Records ->
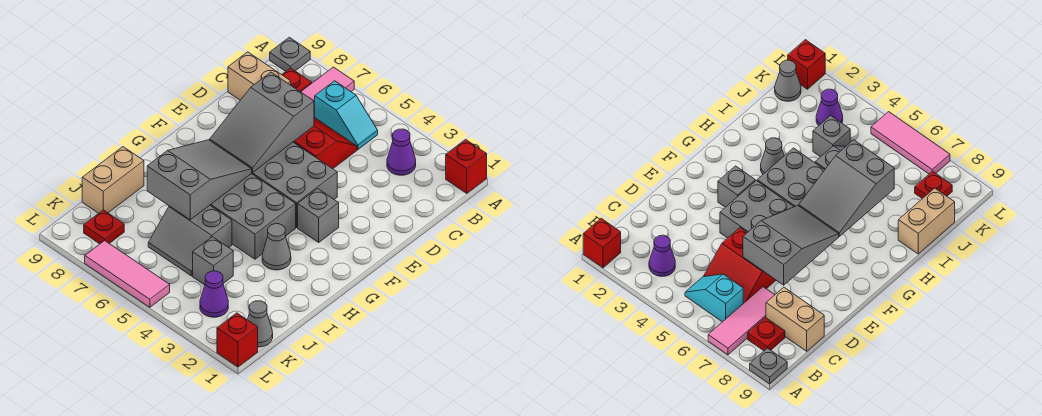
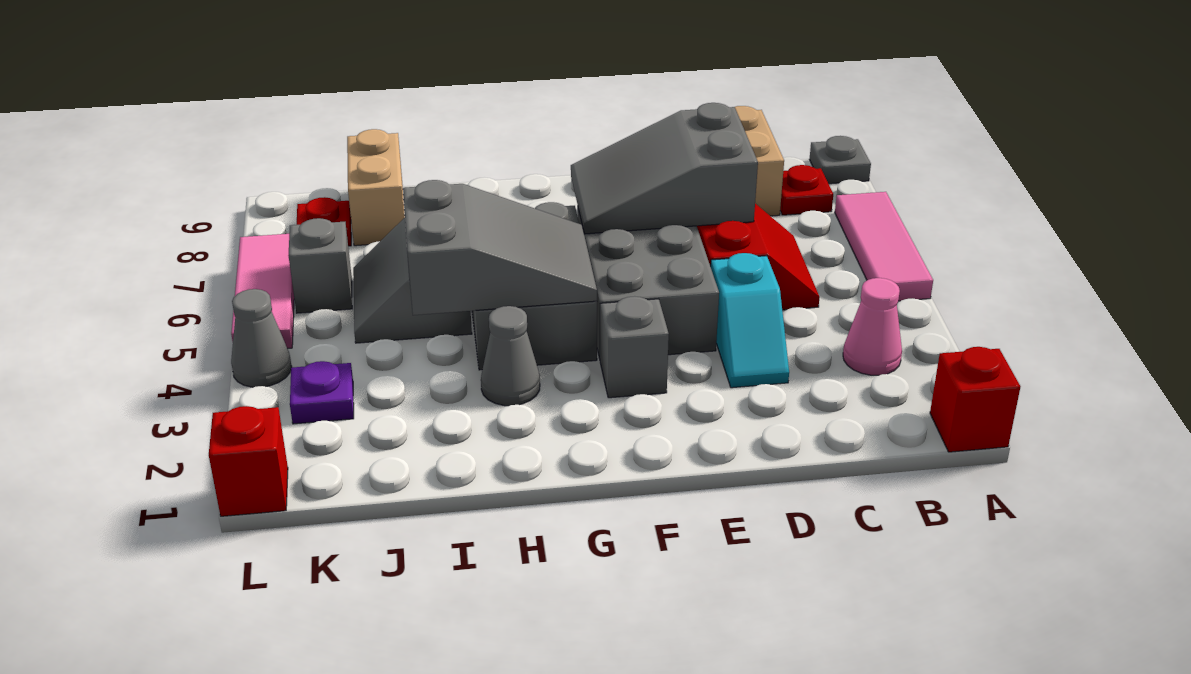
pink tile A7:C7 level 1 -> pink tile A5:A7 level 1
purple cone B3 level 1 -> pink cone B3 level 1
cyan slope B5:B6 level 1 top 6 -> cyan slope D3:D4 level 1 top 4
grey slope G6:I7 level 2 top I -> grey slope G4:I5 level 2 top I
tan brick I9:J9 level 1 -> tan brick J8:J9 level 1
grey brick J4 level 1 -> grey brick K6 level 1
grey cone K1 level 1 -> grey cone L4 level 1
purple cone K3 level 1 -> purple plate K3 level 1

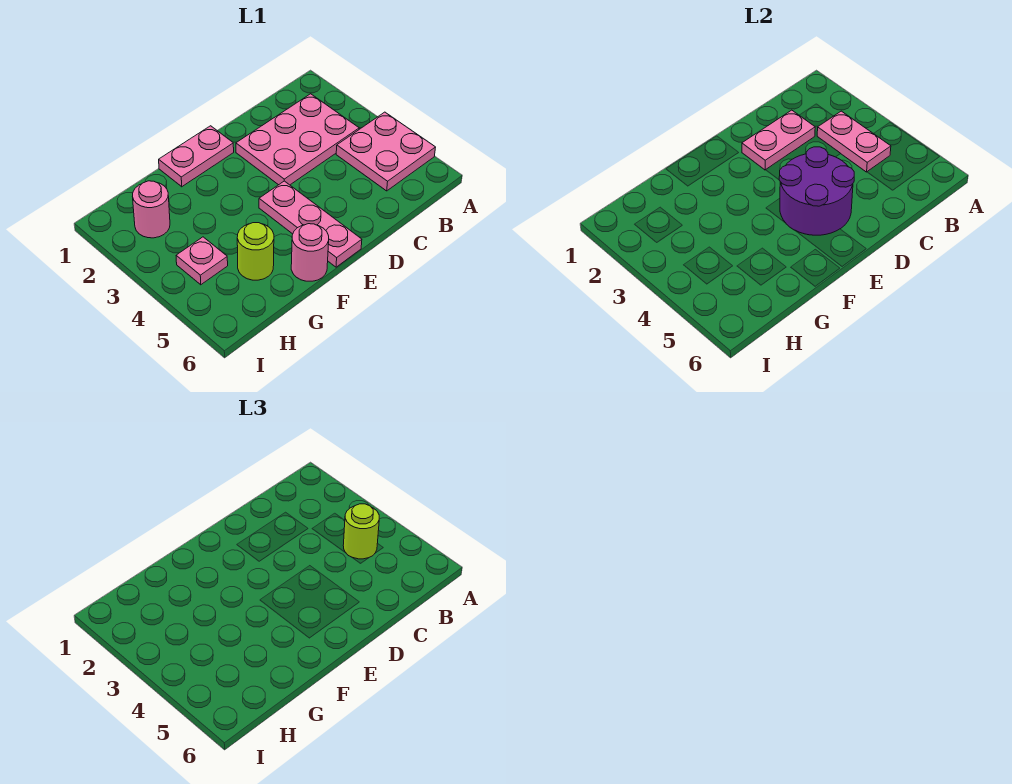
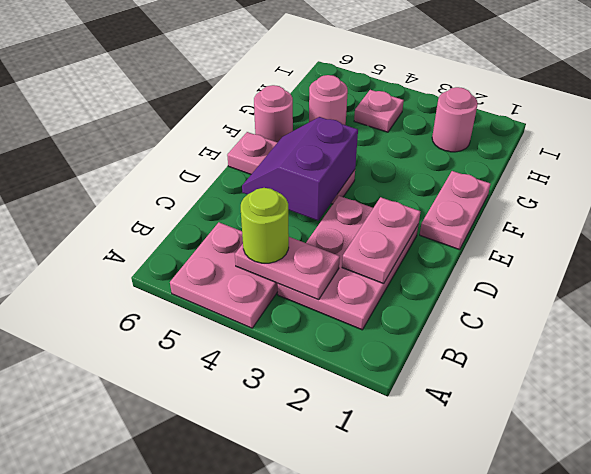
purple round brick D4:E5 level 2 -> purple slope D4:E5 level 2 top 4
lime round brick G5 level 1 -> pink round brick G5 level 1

Task to carry out ->
Filter the records above and copy every line that contains the word "round".

Reply ->
purple round brick D4:E5 level 2 -> purple slope D4:E5 level 2 top 4
lime round brick G5 level 1 -> pink round brick G5 level 1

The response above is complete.